Exercise aim: Nothing but the lines from the one containing "J6 pin 2: DIO -> DIO2" through the end of the entries below should be set down, each exactly as written.

Information given: Begin

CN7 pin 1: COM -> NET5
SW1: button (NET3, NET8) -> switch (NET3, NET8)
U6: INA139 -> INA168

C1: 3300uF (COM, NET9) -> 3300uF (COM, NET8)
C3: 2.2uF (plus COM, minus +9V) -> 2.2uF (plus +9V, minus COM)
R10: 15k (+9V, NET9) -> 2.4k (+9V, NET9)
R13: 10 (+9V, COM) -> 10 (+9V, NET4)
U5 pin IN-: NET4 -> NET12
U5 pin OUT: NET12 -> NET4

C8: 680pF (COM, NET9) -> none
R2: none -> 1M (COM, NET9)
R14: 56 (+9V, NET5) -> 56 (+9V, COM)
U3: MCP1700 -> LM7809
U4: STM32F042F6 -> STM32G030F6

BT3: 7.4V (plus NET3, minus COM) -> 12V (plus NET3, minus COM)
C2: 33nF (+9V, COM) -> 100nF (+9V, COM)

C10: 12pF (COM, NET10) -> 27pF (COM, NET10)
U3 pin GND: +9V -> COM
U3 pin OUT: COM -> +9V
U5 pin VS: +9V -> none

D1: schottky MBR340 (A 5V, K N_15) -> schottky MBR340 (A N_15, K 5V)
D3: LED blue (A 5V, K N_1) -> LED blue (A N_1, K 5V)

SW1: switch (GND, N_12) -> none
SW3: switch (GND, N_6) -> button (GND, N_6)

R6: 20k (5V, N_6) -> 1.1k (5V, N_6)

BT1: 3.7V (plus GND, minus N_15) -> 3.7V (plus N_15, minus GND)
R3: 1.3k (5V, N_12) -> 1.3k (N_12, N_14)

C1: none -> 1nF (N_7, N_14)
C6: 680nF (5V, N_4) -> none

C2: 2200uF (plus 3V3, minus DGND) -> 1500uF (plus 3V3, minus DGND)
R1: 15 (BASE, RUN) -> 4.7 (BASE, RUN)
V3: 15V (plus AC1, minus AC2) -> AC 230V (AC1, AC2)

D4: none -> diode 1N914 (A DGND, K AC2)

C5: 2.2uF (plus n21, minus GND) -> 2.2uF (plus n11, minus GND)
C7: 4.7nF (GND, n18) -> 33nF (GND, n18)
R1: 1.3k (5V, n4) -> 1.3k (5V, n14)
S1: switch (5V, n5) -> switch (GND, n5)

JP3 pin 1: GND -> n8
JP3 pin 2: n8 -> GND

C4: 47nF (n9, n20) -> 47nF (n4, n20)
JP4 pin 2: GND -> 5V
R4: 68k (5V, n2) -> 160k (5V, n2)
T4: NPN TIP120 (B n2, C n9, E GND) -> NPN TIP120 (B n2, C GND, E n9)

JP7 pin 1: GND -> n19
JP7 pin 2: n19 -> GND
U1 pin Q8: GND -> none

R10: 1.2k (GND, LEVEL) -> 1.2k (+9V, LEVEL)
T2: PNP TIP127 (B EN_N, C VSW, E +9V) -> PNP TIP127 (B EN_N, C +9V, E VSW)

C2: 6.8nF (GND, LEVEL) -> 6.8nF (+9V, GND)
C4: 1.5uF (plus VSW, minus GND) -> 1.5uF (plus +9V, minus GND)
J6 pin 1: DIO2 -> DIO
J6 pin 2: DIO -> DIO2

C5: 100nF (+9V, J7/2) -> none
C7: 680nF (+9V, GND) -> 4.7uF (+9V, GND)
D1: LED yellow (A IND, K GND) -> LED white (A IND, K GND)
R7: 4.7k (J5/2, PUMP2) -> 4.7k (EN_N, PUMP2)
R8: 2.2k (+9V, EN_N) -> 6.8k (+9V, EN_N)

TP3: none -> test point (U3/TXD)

Information given: End

Result of the exercise:
J6 pin 2: DIO -> DIO2

C5: 100nF (+9V, J7/2) -> none
C7: 680nF (+9V, GND) -> 4.7uF (+9V, GND)
D1: LED yellow (A IND, K GND) -> LED white (A IND, K GND)
R7: 4.7k (J5/2, PUMP2) -> 4.7k (EN_N, PUMP2)
R8: 2.2k (+9V, EN_N) -> 6.8k (+9V, EN_N)

TP3: none -> test point (U3/TXD)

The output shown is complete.